*** Data shown ***
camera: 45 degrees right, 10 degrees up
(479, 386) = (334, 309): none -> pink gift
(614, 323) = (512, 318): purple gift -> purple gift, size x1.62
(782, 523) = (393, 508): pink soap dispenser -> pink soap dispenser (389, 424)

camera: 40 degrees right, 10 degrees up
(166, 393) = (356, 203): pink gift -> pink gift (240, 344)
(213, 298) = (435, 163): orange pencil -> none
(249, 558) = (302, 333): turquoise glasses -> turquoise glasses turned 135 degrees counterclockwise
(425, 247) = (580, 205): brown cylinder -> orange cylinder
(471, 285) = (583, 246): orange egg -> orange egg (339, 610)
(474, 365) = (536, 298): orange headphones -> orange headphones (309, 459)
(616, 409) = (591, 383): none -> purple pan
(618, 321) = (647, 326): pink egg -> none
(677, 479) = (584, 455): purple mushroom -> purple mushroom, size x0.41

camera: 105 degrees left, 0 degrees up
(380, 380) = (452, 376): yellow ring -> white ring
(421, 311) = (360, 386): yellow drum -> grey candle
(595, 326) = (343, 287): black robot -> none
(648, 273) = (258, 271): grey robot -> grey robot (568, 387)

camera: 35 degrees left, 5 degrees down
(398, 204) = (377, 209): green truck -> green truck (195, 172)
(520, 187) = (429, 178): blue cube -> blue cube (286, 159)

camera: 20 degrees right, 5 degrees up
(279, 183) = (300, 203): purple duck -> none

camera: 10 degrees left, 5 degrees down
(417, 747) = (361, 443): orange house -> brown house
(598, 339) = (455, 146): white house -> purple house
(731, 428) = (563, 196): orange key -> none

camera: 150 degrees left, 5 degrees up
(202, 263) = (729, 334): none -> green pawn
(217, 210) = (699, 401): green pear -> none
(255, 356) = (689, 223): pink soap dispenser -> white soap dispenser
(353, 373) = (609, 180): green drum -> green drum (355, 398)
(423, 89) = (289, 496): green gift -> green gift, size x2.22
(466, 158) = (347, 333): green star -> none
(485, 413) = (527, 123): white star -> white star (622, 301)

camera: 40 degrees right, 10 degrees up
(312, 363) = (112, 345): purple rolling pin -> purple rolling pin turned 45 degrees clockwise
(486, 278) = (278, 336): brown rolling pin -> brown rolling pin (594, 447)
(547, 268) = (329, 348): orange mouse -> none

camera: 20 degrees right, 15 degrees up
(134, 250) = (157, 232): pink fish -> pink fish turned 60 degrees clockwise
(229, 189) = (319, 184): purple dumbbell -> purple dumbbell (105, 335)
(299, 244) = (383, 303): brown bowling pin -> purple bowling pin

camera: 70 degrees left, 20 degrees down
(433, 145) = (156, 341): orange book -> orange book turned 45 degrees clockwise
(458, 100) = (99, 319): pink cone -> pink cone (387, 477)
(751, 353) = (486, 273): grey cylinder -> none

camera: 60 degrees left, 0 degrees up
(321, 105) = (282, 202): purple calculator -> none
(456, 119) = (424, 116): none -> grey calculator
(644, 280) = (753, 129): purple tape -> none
*** End of Data shown ***
» Aim of the exercise
Every line in the entries above that has the word "grey" should be identified and copied.

» Solution below
(421, 311) = (360, 386): yellow drum -> grey candle
(648, 273) = (258, 271): grey robot -> grey robot (568, 387)
(751, 353) = (486, 273): grey cylinder -> none
(456, 119) = (424, 116): none -> grey calculator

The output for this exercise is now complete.